ACTIVITY → Print all of the records below again without a single difference.

RECORD EXTRACTS →
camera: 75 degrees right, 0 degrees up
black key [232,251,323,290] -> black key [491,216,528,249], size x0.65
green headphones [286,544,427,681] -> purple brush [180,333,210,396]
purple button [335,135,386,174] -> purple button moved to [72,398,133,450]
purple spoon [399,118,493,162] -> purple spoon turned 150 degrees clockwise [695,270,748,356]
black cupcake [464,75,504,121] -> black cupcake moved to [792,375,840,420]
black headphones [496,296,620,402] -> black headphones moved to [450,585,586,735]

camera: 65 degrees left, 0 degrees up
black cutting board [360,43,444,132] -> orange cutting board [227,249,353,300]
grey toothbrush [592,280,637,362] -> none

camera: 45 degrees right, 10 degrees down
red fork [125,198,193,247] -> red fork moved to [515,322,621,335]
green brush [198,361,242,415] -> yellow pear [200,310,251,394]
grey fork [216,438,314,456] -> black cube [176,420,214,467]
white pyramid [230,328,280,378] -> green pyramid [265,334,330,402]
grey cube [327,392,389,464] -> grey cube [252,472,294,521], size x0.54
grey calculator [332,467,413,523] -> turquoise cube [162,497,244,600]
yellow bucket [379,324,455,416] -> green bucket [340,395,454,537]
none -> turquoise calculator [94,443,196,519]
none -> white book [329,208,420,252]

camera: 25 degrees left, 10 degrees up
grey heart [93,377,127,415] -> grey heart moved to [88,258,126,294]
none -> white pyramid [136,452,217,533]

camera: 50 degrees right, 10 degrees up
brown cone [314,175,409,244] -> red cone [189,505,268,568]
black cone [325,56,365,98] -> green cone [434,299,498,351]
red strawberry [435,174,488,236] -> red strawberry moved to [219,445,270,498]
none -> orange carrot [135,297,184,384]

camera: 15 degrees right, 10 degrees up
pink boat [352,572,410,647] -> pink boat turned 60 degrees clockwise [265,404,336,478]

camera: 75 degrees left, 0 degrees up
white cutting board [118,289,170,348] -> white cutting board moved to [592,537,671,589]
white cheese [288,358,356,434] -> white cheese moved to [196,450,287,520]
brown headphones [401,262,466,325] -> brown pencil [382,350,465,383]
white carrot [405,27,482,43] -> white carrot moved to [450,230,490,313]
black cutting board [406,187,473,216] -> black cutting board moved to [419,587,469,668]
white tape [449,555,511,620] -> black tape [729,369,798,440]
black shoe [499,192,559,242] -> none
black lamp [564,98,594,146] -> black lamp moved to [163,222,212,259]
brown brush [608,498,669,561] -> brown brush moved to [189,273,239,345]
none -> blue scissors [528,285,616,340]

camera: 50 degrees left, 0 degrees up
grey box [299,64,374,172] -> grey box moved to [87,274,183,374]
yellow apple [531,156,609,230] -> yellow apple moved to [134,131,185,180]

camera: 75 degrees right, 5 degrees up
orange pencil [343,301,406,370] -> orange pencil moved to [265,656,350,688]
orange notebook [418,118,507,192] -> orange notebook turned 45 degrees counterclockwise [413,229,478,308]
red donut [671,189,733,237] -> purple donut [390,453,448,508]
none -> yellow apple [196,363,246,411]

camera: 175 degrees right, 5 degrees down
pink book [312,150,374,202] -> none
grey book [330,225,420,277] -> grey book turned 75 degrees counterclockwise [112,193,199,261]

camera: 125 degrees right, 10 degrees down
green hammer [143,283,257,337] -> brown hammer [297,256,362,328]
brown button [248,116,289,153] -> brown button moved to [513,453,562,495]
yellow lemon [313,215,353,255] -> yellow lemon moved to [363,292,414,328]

OUTPUT OF THE TASK →
camera: 75 degrees right, 0 degrees up
black key [232,251,323,290] -> black key [491,216,528,249], size x0.65
green headphones [286,544,427,681] -> purple brush [180,333,210,396]
purple button [335,135,386,174] -> purple button moved to [72,398,133,450]
purple spoon [399,118,493,162] -> purple spoon turned 150 degrees clockwise [695,270,748,356]
black cupcake [464,75,504,121] -> black cupcake moved to [792,375,840,420]
black headphones [496,296,620,402] -> black headphones moved to [450,585,586,735]

camera: 65 degrees left, 0 degrees up
black cutting board [360,43,444,132] -> orange cutting board [227,249,353,300]
grey toothbrush [592,280,637,362] -> none

camera: 45 degrees right, 10 degrees down
red fork [125,198,193,247] -> red fork moved to [515,322,621,335]
green brush [198,361,242,415] -> yellow pear [200,310,251,394]
grey fork [216,438,314,456] -> black cube [176,420,214,467]
white pyramid [230,328,280,378] -> green pyramid [265,334,330,402]
grey cube [327,392,389,464] -> grey cube [252,472,294,521], size x0.54
grey calculator [332,467,413,523] -> turquoise cube [162,497,244,600]
yellow bucket [379,324,455,416] -> green bucket [340,395,454,537]
none -> turquoise calculator [94,443,196,519]
none -> white book [329,208,420,252]

camera: 25 degrees left, 10 degrees up
grey heart [93,377,127,415] -> grey heart moved to [88,258,126,294]
none -> white pyramid [136,452,217,533]

camera: 50 degrees right, 10 degrees up
brown cone [314,175,409,244] -> red cone [189,505,268,568]
black cone [325,56,365,98] -> green cone [434,299,498,351]
red strawberry [435,174,488,236] -> red strawberry moved to [219,445,270,498]
none -> orange carrot [135,297,184,384]

camera: 15 degrees right, 10 degrees up
pink boat [352,572,410,647] -> pink boat turned 60 degrees clockwise [265,404,336,478]

camera: 75 degrees left, 0 degrees up
white cutting board [118,289,170,348] -> white cutting board moved to [592,537,671,589]
white cheese [288,358,356,434] -> white cheese moved to [196,450,287,520]
brown headphones [401,262,466,325] -> brown pencil [382,350,465,383]
white carrot [405,27,482,43] -> white carrot moved to [450,230,490,313]
black cutting board [406,187,473,216] -> black cutting board moved to [419,587,469,668]
white tape [449,555,511,620] -> black tape [729,369,798,440]
black shoe [499,192,559,242] -> none
black lamp [564,98,594,146] -> black lamp moved to [163,222,212,259]
brown brush [608,498,669,561] -> brown brush moved to [189,273,239,345]
none -> blue scissors [528,285,616,340]

camera: 50 degrees left, 0 degrees up
grey box [299,64,374,172] -> grey box moved to [87,274,183,374]
yellow apple [531,156,609,230] -> yellow apple moved to [134,131,185,180]

camera: 75 degrees right, 5 degrees up
orange pencil [343,301,406,370] -> orange pencil moved to [265,656,350,688]
orange notebook [418,118,507,192] -> orange notebook turned 45 degrees counterclockwise [413,229,478,308]
red donut [671,189,733,237] -> purple donut [390,453,448,508]
none -> yellow apple [196,363,246,411]

camera: 175 degrees right, 5 degrees down
pink book [312,150,374,202] -> none
grey book [330,225,420,277] -> grey book turned 75 degrees counterclockwise [112,193,199,261]

camera: 125 degrees right, 10 degrees down
green hammer [143,283,257,337] -> brown hammer [297,256,362,328]
brown button [248,116,289,153] -> brown button moved to [513,453,562,495]
yellow lemon [313,215,353,255] -> yellow lemon moved to [363,292,414,328]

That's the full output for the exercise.